**YOUR INSTRUCTIONS:**
Each record should be given again exactly, and any picture in it left out.

===============

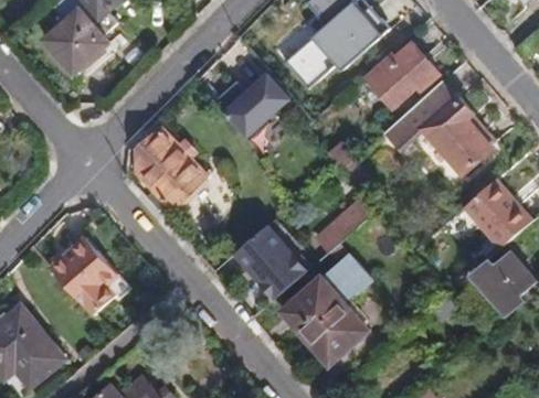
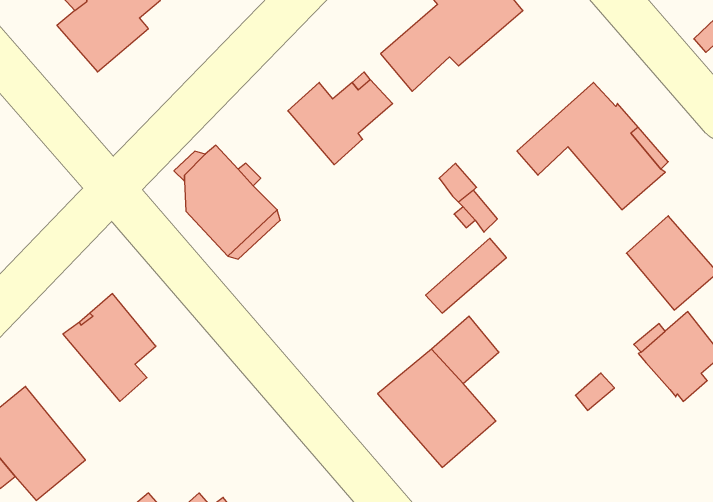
building: [363,43,438,107] -> none
building: [234,225,307,299] -> none

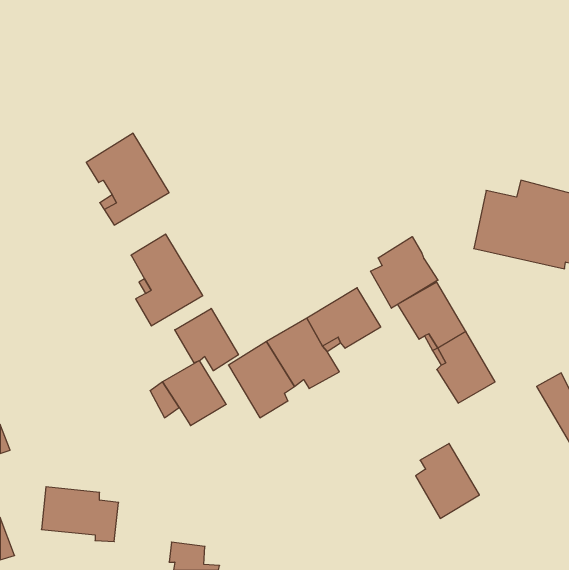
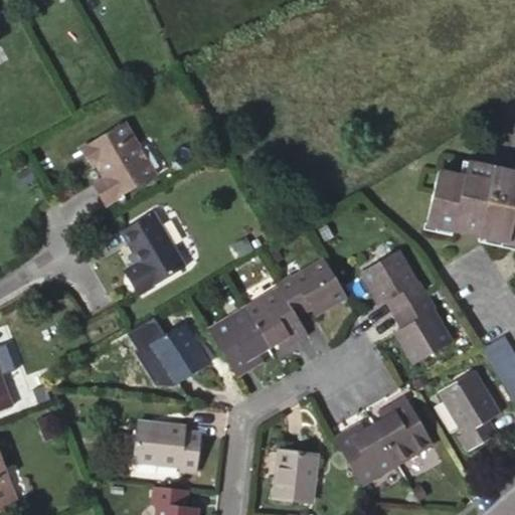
building: [371,237,438,308] -> none
building: [175,308,238,371] -> none
building: none -> [449,384,506,462]
building: none -> [335,424,398,487]
building: [41,487,119,542] -> [133,421,202,471]
building: none -> [272,452,314,503]

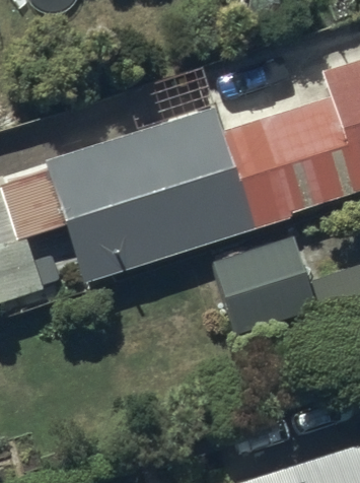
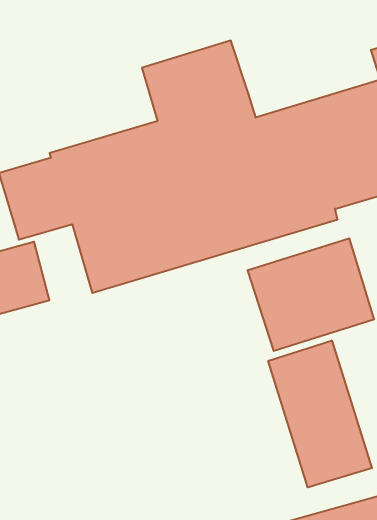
building: none -> [268,340,372,487]

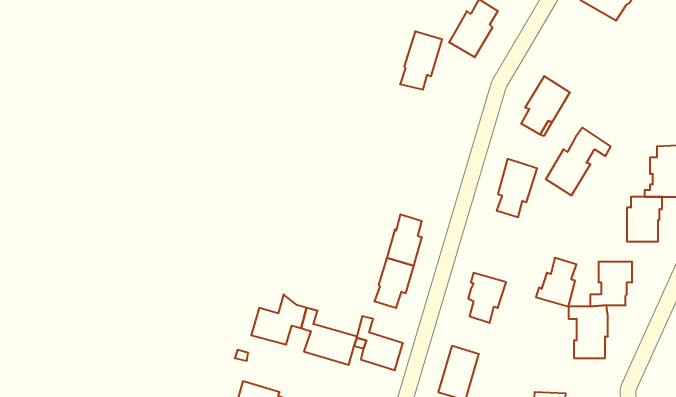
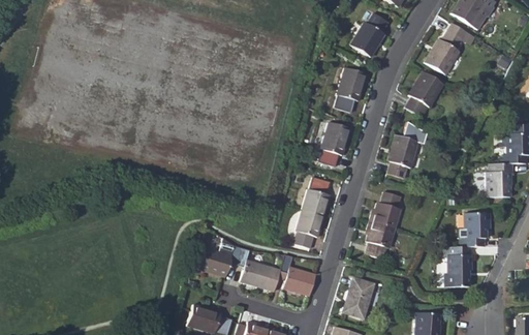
building: [400,31,442,90] -> [335,67,367,112]
building: [546,128,611,195] -> [426,23,475,74]
building: none -> [319,122,350,166]
building: [536,258,577,307] -> [370,191,401,229]

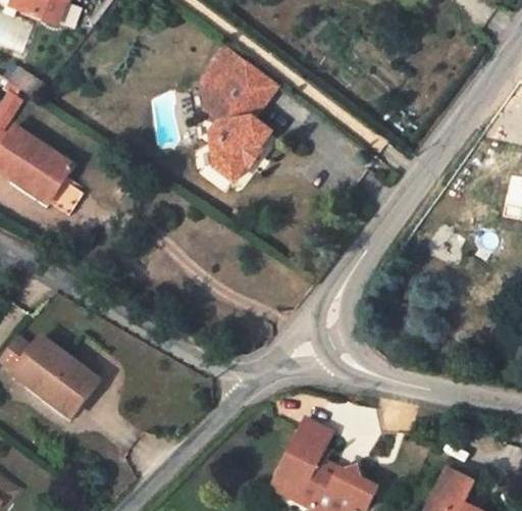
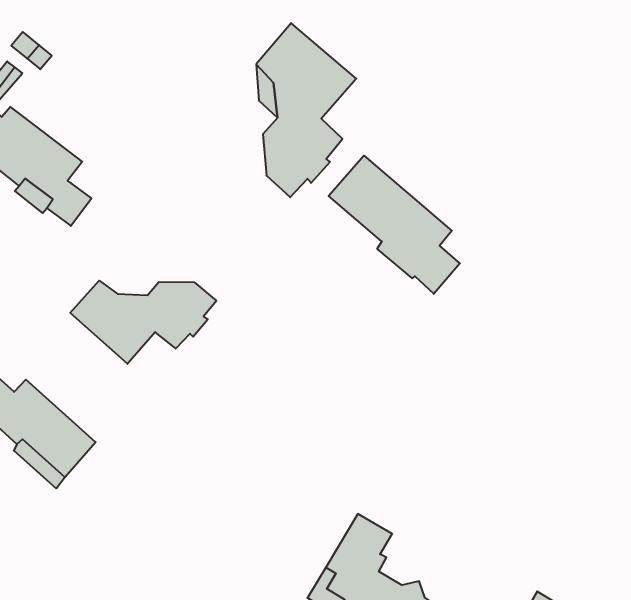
building: none -> [329,156,460,294]
building: none -> [70,281,216,364]

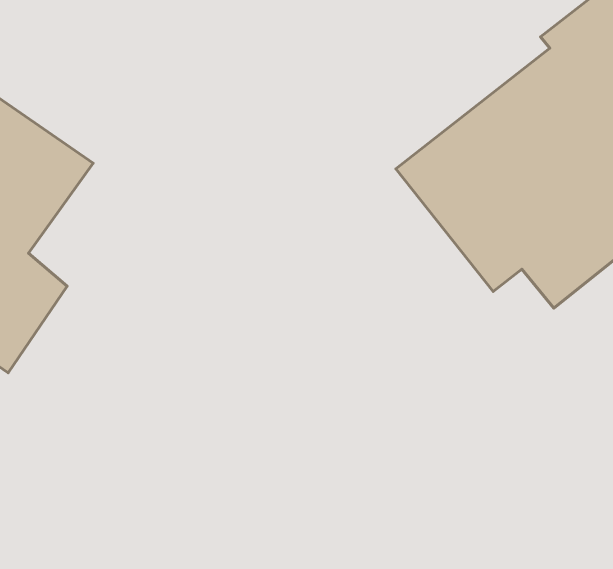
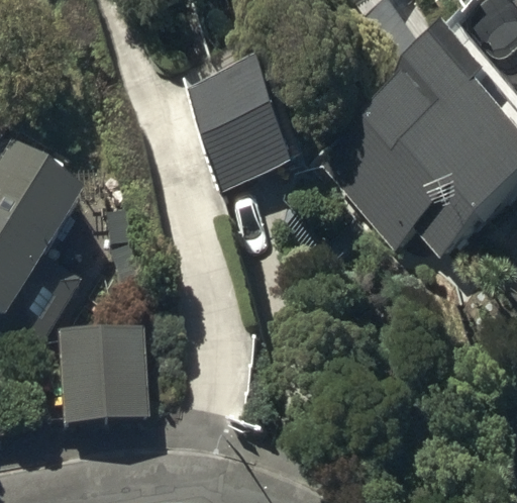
building: none -> [187,51,307,186]
building: none -> [57,324,145,416]

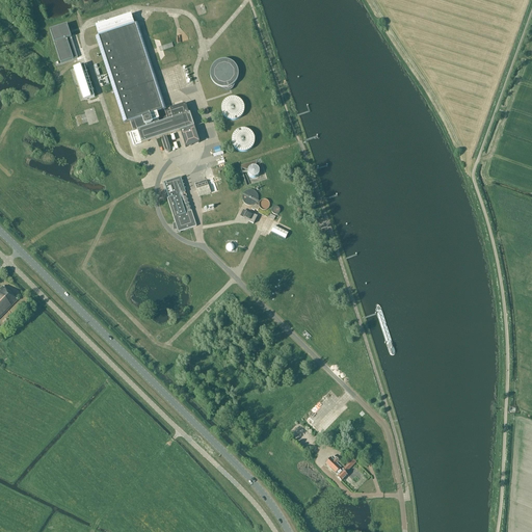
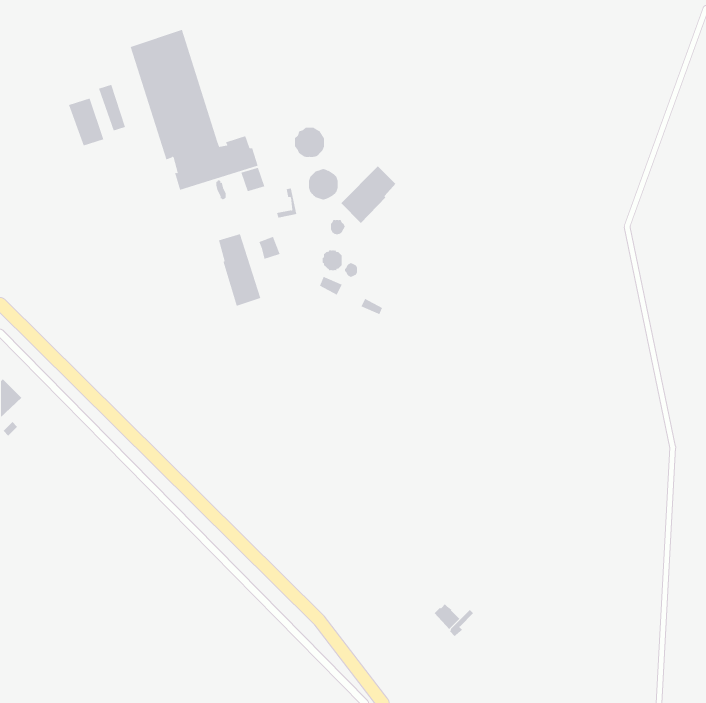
building: [50,24,77,60] -> [68,98,104,146]
building: none -> [341,166,396,224]

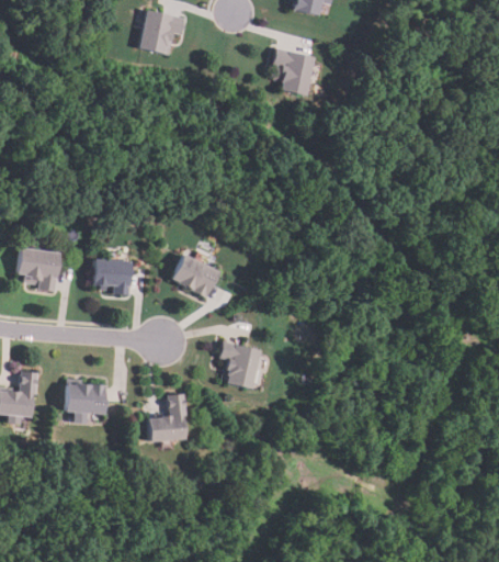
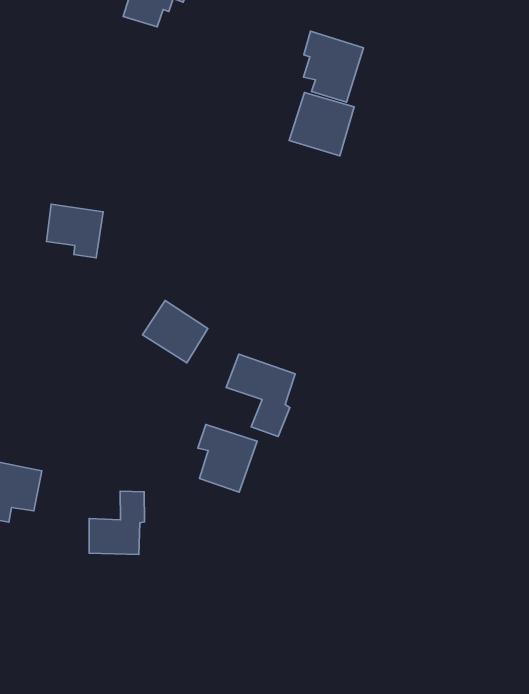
building: none -> [289,92,354,156]
building: [94,259,134,295] -> [46,204,103,258]
building: none -> [226,354,295,436]

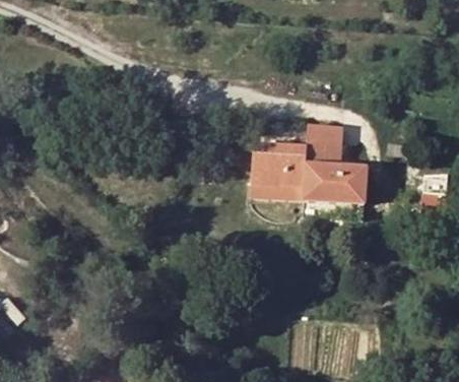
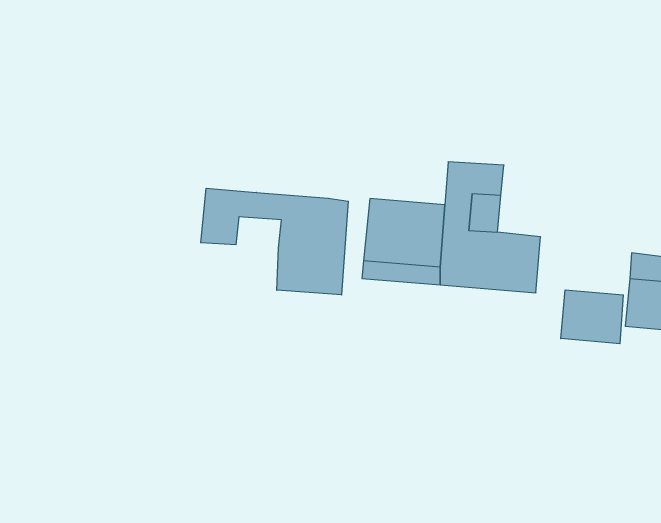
building: none -> [201,188,348,295]
building: none -> [561,290,623,344]

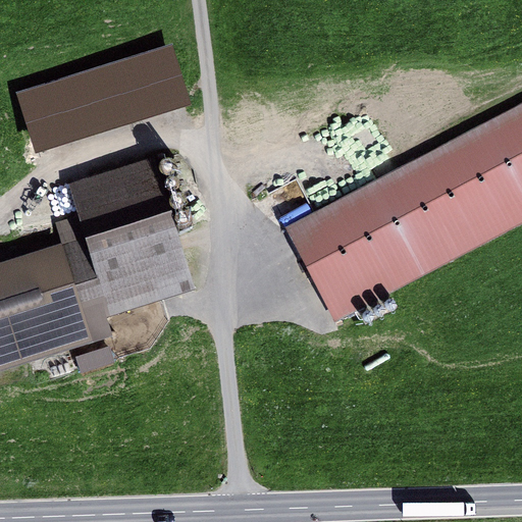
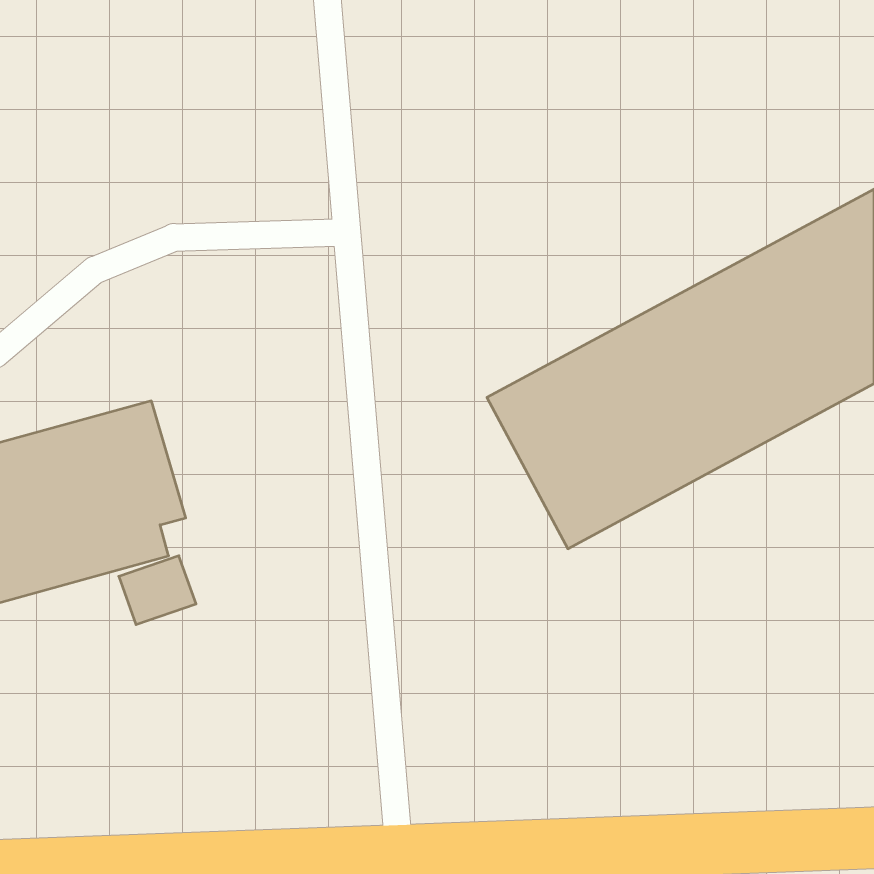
building: [15,42,188,147] -> none
building: [74,161,193,307] -> none

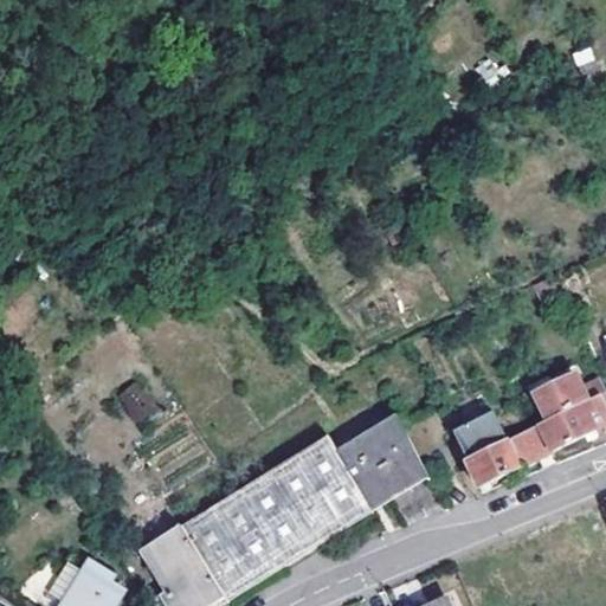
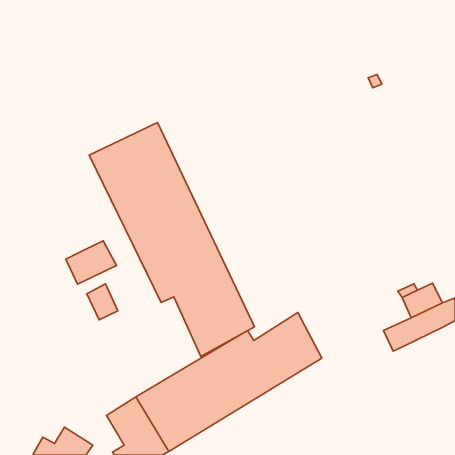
building: none -> [89,123,254,356]
building: none -> [66,241,116,284]
building: [451,410,522,485] -> none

===============

**EXERCISE OUTPUT:**
building: [363,43,438,107] -> none
building: [234,225,307,299] -> none

building: [371,237,438,308] -> none
building: [175,308,238,371] -> none
building: none -> [449,384,506,462]
building: none -> [335,424,398,487]
building: [41,487,119,542] -> [133,421,202,471]
building: none -> [272,452,314,503]

building: none -> [268,340,372,487]

building: [400,31,442,90] -> [335,67,367,112]
building: [546,128,611,195] -> [426,23,475,74]
building: none -> [319,122,350,166]
building: [536,258,577,307] -> [370,191,401,229]

building: none -> [329,156,460,294]
building: none -> [70,281,216,364]

building: none -> [187,51,307,186]
building: none -> [57,324,145,416]

building: [50,24,77,60] -> [68,98,104,146]
building: none -> [341,166,396,224]

building: none -> [289,92,354,156]
building: [94,259,134,295] -> [46,204,103,258]
building: none -> [226,354,295,436]

building: none -> [201,188,348,295]
building: none -> [561,290,623,344]

building: [15,42,188,147] -> none
building: [74,161,193,307] -> none

building: none -> [89,123,254,356]
building: none -> [66,241,116,284]
building: [451,410,522,485] -> none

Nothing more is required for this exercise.